Exactly reproduce the lines from the line containing "green brick I3 level 1 -> none" to the end of the data below, inclusive, and nothing else.

--

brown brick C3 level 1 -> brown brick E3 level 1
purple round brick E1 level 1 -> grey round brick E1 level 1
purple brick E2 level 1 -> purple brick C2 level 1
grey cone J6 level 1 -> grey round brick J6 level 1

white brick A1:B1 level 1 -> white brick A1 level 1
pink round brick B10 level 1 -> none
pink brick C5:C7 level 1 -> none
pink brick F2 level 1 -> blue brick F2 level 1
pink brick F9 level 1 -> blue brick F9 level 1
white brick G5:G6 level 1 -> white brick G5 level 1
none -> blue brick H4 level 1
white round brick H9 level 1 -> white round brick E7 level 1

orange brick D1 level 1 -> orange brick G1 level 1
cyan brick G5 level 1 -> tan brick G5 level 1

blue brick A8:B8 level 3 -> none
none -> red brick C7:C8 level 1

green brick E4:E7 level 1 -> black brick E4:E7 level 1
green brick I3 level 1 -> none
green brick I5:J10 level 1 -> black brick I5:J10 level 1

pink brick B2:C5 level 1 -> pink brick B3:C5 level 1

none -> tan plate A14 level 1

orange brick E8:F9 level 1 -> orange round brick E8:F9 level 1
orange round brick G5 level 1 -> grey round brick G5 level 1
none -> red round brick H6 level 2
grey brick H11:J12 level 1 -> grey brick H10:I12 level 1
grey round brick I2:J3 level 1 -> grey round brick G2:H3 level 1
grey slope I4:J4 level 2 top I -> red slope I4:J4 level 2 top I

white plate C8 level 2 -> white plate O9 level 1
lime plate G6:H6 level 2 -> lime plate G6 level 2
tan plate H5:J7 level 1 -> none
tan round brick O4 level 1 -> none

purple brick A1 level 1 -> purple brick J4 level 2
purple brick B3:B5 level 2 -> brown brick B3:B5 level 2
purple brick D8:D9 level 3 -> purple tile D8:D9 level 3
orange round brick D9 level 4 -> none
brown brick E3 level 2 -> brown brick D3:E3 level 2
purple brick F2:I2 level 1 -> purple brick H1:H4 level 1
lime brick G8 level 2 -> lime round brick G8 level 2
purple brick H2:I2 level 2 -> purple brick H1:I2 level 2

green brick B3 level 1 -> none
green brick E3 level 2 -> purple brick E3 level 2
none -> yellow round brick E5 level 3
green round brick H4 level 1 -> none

--

Task response –
green brick I3 level 1 -> none
green brick I5:J10 level 1 -> black brick I5:J10 level 1

pink brick B2:C5 level 1 -> pink brick B3:C5 level 1

none -> tan plate A14 level 1

orange brick E8:F9 level 1 -> orange round brick E8:F9 level 1
orange round brick G5 level 1 -> grey round brick G5 level 1
none -> red round brick H6 level 2
grey brick H11:J12 level 1 -> grey brick H10:I12 level 1
grey round brick I2:J3 level 1 -> grey round brick G2:H3 level 1
grey slope I4:J4 level 2 top I -> red slope I4:J4 level 2 top I

white plate C8 level 2 -> white plate O9 level 1
lime plate G6:H6 level 2 -> lime plate G6 level 2
tan plate H5:J7 level 1 -> none
tan round brick O4 level 1 -> none

purple brick A1 level 1 -> purple brick J4 level 2
purple brick B3:B5 level 2 -> brown brick B3:B5 level 2
purple brick D8:D9 level 3 -> purple tile D8:D9 level 3
orange round brick D9 level 4 -> none
brown brick E3 level 2 -> brown brick D3:E3 level 2
purple brick F2:I2 level 1 -> purple brick H1:H4 level 1
lime brick G8 level 2 -> lime round brick G8 level 2
purple brick H2:I2 level 2 -> purple brick H1:I2 level 2

green brick B3 level 1 -> none
green brick E3 level 2 -> purple brick E3 level 2
none -> yellow round brick E5 level 3
green round brick H4 level 1 -> none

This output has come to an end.